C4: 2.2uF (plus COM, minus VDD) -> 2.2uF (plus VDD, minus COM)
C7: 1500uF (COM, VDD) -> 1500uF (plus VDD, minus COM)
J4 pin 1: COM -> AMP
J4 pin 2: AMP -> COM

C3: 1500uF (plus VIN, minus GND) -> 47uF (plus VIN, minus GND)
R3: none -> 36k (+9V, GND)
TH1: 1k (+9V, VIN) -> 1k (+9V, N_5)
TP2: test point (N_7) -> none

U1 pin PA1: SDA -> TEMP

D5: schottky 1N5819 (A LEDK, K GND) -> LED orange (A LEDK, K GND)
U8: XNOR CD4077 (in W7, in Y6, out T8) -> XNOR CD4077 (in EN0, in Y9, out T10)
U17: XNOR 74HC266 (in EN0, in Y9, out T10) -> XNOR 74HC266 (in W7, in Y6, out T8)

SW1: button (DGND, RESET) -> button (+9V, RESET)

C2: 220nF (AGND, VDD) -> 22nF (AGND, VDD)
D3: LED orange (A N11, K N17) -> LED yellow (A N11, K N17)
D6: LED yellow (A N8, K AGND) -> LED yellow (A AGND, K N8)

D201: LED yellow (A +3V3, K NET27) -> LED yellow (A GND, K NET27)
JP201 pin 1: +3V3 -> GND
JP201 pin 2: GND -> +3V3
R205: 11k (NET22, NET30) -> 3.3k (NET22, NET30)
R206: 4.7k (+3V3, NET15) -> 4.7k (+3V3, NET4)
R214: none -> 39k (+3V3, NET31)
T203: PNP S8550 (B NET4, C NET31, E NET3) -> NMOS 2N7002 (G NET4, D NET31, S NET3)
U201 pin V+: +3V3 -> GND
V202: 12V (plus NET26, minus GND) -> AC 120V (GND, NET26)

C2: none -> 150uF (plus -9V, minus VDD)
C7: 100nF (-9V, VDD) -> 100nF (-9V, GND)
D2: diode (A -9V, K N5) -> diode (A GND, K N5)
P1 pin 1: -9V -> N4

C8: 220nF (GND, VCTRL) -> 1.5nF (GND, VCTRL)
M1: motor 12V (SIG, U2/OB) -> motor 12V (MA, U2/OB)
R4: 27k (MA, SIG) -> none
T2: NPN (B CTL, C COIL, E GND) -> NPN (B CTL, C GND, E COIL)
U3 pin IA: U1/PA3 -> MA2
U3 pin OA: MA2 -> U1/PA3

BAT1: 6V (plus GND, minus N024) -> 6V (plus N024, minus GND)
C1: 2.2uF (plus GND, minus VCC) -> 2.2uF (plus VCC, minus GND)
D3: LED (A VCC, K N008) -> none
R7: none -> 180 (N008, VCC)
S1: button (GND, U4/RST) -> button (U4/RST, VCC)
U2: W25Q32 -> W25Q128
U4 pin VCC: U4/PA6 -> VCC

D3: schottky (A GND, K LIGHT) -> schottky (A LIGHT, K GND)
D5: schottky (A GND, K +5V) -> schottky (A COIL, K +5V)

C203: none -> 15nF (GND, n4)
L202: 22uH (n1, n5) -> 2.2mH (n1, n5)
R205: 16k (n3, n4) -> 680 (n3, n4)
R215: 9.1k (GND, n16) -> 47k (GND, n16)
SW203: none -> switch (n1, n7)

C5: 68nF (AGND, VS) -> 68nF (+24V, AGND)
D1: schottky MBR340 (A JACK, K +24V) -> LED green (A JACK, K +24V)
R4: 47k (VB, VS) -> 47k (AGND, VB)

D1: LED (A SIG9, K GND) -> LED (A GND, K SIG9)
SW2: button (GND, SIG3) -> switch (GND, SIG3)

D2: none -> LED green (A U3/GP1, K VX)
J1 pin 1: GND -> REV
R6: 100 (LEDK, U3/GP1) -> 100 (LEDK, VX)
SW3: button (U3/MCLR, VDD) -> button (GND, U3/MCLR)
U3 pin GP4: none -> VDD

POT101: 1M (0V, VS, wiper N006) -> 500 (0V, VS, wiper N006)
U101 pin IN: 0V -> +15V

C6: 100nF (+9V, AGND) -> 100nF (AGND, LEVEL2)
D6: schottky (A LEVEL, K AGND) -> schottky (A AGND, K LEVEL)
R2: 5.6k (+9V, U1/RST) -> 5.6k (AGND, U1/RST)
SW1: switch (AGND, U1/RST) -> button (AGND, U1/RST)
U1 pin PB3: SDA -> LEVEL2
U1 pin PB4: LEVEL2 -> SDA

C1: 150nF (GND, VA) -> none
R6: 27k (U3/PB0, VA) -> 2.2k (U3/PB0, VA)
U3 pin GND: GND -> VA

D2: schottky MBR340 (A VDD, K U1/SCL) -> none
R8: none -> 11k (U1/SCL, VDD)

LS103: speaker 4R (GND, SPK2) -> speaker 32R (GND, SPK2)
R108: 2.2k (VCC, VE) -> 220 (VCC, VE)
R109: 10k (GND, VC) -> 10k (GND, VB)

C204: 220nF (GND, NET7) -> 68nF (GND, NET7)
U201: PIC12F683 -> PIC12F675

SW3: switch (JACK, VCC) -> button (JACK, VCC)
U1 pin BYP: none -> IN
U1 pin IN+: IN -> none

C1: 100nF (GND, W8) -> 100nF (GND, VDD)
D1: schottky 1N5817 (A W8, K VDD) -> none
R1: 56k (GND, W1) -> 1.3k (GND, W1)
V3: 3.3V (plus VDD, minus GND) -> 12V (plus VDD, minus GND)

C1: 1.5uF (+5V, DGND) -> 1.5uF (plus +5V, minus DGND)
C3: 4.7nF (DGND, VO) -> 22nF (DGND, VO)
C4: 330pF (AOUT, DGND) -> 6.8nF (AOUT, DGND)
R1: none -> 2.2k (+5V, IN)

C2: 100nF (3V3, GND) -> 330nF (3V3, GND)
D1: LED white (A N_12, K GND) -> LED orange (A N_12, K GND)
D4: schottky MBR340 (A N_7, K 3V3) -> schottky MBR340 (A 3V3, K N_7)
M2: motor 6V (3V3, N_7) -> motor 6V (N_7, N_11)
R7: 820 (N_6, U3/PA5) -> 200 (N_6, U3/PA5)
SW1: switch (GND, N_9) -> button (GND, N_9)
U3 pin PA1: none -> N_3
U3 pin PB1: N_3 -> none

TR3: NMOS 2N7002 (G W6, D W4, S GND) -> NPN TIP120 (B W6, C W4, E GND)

▶ [Work to complete] Copy the listing in full. Match it word for word.

▶ [Solution for this problem]
C4: 2.2uF (plus COM, minus VDD) -> 2.2uF (plus VDD, minus COM)
C7: 1500uF (COM, VDD) -> 1500uF (plus VDD, minus COM)
J4 pin 1: COM -> AMP
J4 pin 2: AMP -> COM

C3: 1500uF (plus VIN, minus GND) -> 47uF (plus VIN, minus GND)
R3: none -> 36k (+9V, GND)
TH1: 1k (+9V, VIN) -> 1k (+9V, N_5)
TP2: test point (N_7) -> none

U1 pin PA1: SDA -> TEMP

D5: schottky 1N5819 (A LEDK, K GND) -> LED orange (A LEDK, K GND)
U8: XNOR CD4077 (in W7, in Y6, out T8) -> XNOR CD4077 (in EN0, in Y9, out T10)
U17: XNOR 74HC266 (in EN0, in Y9, out T10) -> XNOR 74HC266 (in W7, in Y6, out T8)

SW1: button (DGND, RESET) -> button (+9V, RESET)

C2: 220nF (AGND, VDD) -> 22nF (AGND, VDD)
D3: LED orange (A N11, K N17) -> LED yellow (A N11, K N17)
D6: LED yellow (A N8, K AGND) -> LED yellow (A AGND, K N8)

D201: LED yellow (A +3V3, K NET27) -> LED yellow (A GND, K NET27)
JP201 pin 1: +3V3 -> GND
JP201 pin 2: GND -> +3V3
R205: 11k (NET22, NET30) -> 3.3k (NET22, NET30)
R206: 4.7k (+3V3, NET15) -> 4.7k (+3V3, NET4)
R214: none -> 39k (+3V3, NET31)
T203: PNP S8550 (B NET4, C NET31, E NET3) -> NMOS 2N7002 (G NET4, D NET31, S NET3)
U201 pin V+: +3V3 -> GND
V202: 12V (plus NET26, minus GND) -> AC 120V (GND, NET26)

C2: none -> 150uF (plus -9V, minus VDD)
C7: 100nF (-9V, VDD) -> 100nF (-9V, GND)
D2: diode (A -9V, K N5) -> diode (A GND, K N5)
P1 pin 1: -9V -> N4

C8: 220nF (GND, VCTRL) -> 1.5nF (GND, VCTRL)
M1: motor 12V (SIG, U2/OB) -> motor 12V (MA, U2/OB)
R4: 27k (MA, SIG) -> none
T2: NPN (B CTL, C COIL, E GND) -> NPN (B CTL, C GND, E COIL)
U3 pin IA: U1/PA3 -> MA2
U3 pin OA: MA2 -> U1/PA3

BAT1: 6V (plus GND, minus N024) -> 6V (plus N024, minus GND)
C1: 2.2uF (plus GND, minus VCC) -> 2.2uF (plus VCC, minus GND)
D3: LED (A VCC, K N008) -> none
R7: none -> 180 (N008, VCC)
S1: button (GND, U4/RST) -> button (U4/RST, VCC)
U2: W25Q32 -> W25Q128
U4 pin VCC: U4/PA6 -> VCC

D3: schottky (A GND, K LIGHT) -> schottky (A LIGHT, K GND)
D5: schottky (A GND, K +5V) -> schottky (A COIL, K +5V)

C203: none -> 15nF (GND, n4)
L202: 22uH (n1, n5) -> 2.2mH (n1, n5)
R205: 16k (n3, n4) -> 680 (n3, n4)
R215: 9.1k (GND, n16) -> 47k (GND, n16)
SW203: none -> switch (n1, n7)

C5: 68nF (AGND, VS) -> 68nF (+24V, AGND)
D1: schottky MBR340 (A JACK, K +24V) -> LED green (A JACK, K +24V)
R4: 47k (VB, VS) -> 47k (AGND, VB)

D1: LED (A SIG9, K GND) -> LED (A GND, K SIG9)
SW2: button (GND, SIG3) -> switch (GND, SIG3)

D2: none -> LED green (A U3/GP1, K VX)
J1 pin 1: GND -> REV
R6: 100 (LEDK, U3/GP1) -> 100 (LEDK, VX)
SW3: button (U3/MCLR, VDD) -> button (GND, U3/MCLR)
U3 pin GP4: none -> VDD

POT101: 1M (0V, VS, wiper N006) -> 500 (0V, VS, wiper N006)
U101 pin IN: 0V -> +15V

C6: 100nF (+9V, AGND) -> 100nF (AGND, LEVEL2)
D6: schottky (A LEVEL, K AGND) -> schottky (A AGND, K LEVEL)
R2: 5.6k (+9V, U1/RST) -> 5.6k (AGND, U1/RST)
SW1: switch (AGND, U1/RST) -> button (AGND, U1/RST)
U1 pin PB3: SDA -> LEVEL2
U1 pin PB4: LEVEL2 -> SDA

C1: 150nF (GND, VA) -> none
R6: 27k (U3/PB0, VA) -> 2.2k (U3/PB0, VA)
U3 pin GND: GND -> VA

D2: schottky MBR340 (A VDD, K U1/SCL) -> none
R8: none -> 11k (U1/SCL, VDD)

LS103: speaker 4R (GND, SPK2) -> speaker 32R (GND, SPK2)
R108: 2.2k (VCC, VE) -> 220 (VCC, VE)
R109: 10k (GND, VC) -> 10k (GND, VB)

C204: 220nF (GND, NET7) -> 68nF (GND, NET7)
U201: PIC12F683 -> PIC12F675

SW3: switch (JACK, VCC) -> button (JACK, VCC)
U1 pin BYP: none -> IN
U1 pin IN+: IN -> none

C1: 100nF (GND, W8) -> 100nF (GND, VDD)
D1: schottky 1N5817 (A W8, K VDD) -> none
R1: 56k (GND, W1) -> 1.3k (GND, W1)
V3: 3.3V (plus VDD, minus GND) -> 12V (plus VDD, minus GND)

C1: 1.5uF (+5V, DGND) -> 1.5uF (plus +5V, minus DGND)
C3: 4.7nF (DGND, VO) -> 22nF (DGND, VO)
C4: 330pF (AOUT, DGND) -> 6.8nF (AOUT, DGND)
R1: none -> 2.2k (+5V, IN)

C2: 100nF (3V3, GND) -> 330nF (3V3, GND)
D1: LED white (A N_12, K GND) -> LED orange (A N_12, K GND)
D4: schottky MBR340 (A N_7, K 3V3) -> schottky MBR340 (A 3V3, K N_7)
M2: motor 6V (3V3, N_7) -> motor 6V (N_7, N_11)
R7: 820 (N_6, U3/PA5) -> 200 (N_6, U3/PA5)
SW1: switch (GND, N_9) -> button (GND, N_9)
U3 pin PA1: none -> N_3
U3 pin PB1: N_3 -> none

TR3: NMOS 2N7002 (G W6, D W4, S GND) -> NPN TIP120 (B W6, C W4, E GND)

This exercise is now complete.